Prompt => Reproduce, character for character, the entries from their opening line through the line with "Here is an image.".

Exercise materials =>
[START]
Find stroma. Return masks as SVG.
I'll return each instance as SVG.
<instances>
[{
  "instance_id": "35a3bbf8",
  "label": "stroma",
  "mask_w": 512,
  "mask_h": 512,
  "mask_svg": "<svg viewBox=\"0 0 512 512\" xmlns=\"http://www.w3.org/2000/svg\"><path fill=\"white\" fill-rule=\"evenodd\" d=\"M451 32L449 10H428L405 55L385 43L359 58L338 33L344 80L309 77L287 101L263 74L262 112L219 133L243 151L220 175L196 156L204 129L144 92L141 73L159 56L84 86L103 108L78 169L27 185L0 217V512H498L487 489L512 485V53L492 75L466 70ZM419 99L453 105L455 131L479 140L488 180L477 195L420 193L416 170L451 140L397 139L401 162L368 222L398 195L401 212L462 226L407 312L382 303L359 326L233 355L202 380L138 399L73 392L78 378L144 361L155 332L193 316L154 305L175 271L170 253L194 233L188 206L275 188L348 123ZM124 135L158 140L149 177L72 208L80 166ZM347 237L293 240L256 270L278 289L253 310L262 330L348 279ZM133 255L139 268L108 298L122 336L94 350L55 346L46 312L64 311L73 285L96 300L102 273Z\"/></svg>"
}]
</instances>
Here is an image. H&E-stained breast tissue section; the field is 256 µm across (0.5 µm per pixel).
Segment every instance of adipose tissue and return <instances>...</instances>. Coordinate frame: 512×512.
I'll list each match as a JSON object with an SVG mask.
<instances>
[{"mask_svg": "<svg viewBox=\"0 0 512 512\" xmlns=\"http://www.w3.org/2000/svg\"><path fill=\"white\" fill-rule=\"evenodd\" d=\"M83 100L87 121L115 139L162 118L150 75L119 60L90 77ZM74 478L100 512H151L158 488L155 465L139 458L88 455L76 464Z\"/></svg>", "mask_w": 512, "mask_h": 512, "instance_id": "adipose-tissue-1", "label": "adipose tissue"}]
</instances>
[END]
Completed exercise =>
Find stroma. Return masks as SVG.
I'll return each instance as SVG.
<instances>
[{
  "instance_id": "35a3bbf8",
  "label": "stroma",
  "mask_w": 512,
  "mask_h": 512,
  "mask_svg": "<svg viewBox=\"0 0 512 512\" xmlns=\"http://www.w3.org/2000/svg\"><path fill=\"white\" fill-rule=\"evenodd\" d=\"M451 32L449 10H428L405 55L385 43L359 58L338 33L344 80L309 77L287 101L263 74L262 112L219 133L243 151L220 175L196 156L204 129L144 92L141 73L159 56L84 86L103 108L78 169L27 185L0 217V512H498L487 489L512 485V53L492 75L466 70ZM419 99L453 105L455 131L479 140L488 180L477 195L420 193L416 170L451 140L397 139L401 162L368 222L398 195L401 212L462 226L407 312L382 303L359 326L233 355L202 380L138 399L73 392L78 378L144 361L155 332L193 316L154 305L175 271L170 253L194 233L188 206L275 188L348 123ZM124 135L158 140L149 177L72 208L80 166ZM347 237L293 240L256 270L278 289L253 310L262 330L348 279ZM133 255L139 268L108 298L122 336L94 350L55 346L46 312L64 311L73 285L96 300L102 273Z\"/></svg>"
}]
</instances>
Here is an image. H&E-stained breast tissue section; the field is 256 µm across (0.5 µm per pixel).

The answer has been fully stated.